> [WORK TASK] If a line in the records below holds the word "grey", copy it.

Excerpts from a dataset:
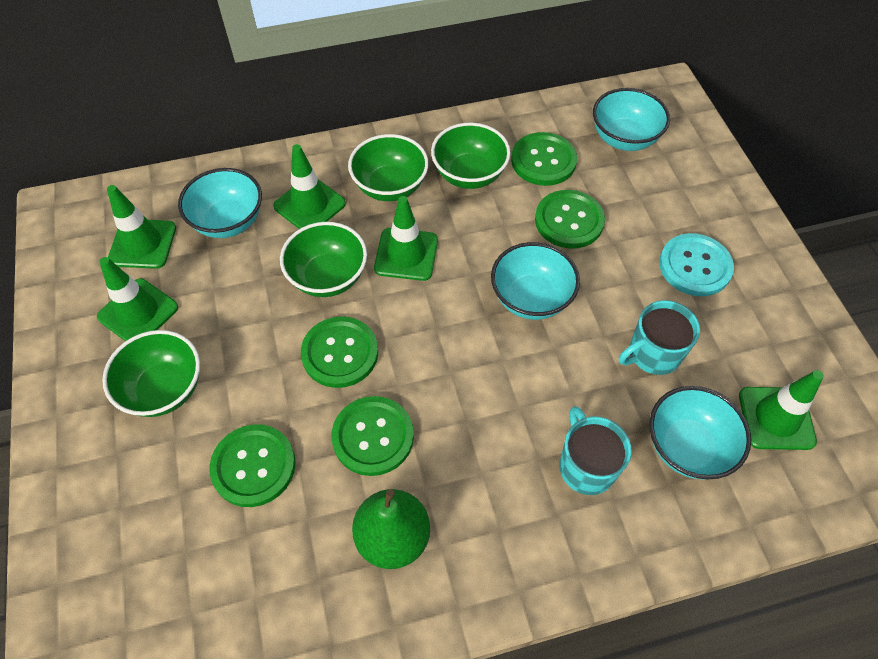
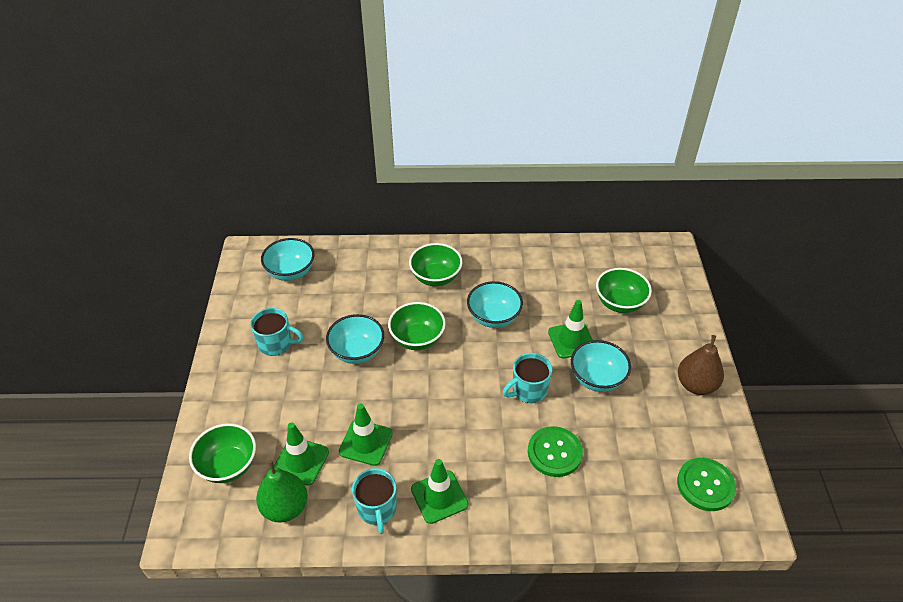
brown pear: 0 -> 1
green button: 5 -> 2
green traffic cone: 5 -> 4
turquoise button: 1 -> 0
turquoise mug: 2 -> 3

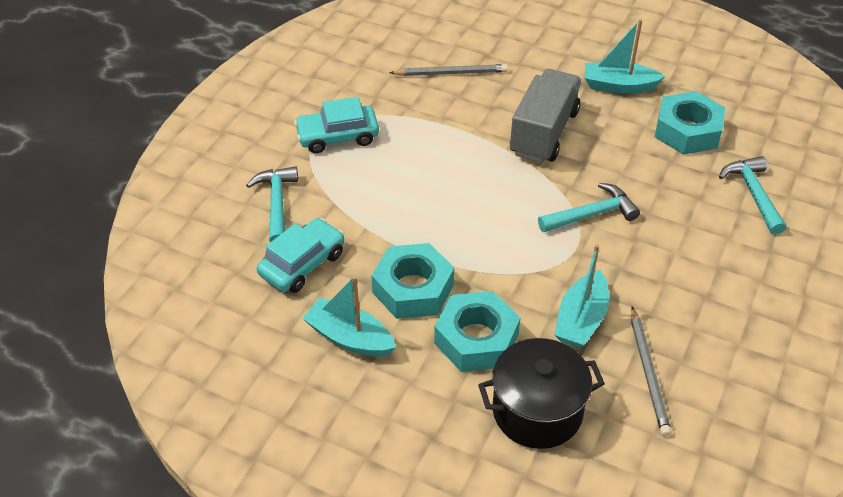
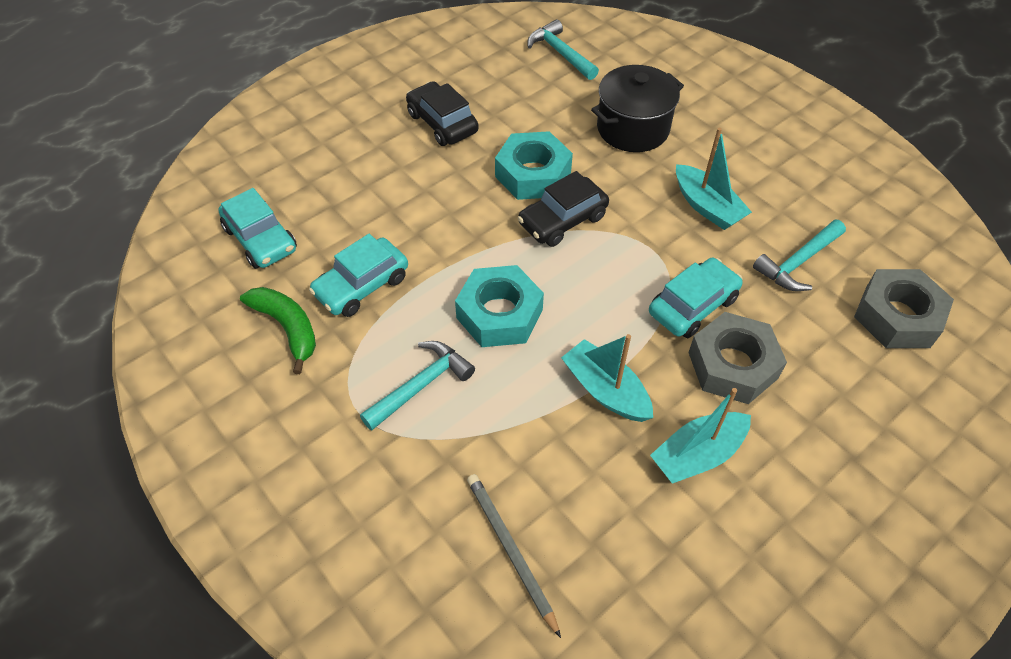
black car: 0 -> 2
green banana: 0 -> 1
grey nut: 0 -> 2
grey pencil: 2 -> 1
grey truck: 1 -> 0
turquoise car: 2 -> 3
turquoise nut: 3 -> 2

> [EXERCISE SOLUTION]
grey nut: 0 -> 2
grey pencil: 2 -> 1
grey truck: 1 -> 0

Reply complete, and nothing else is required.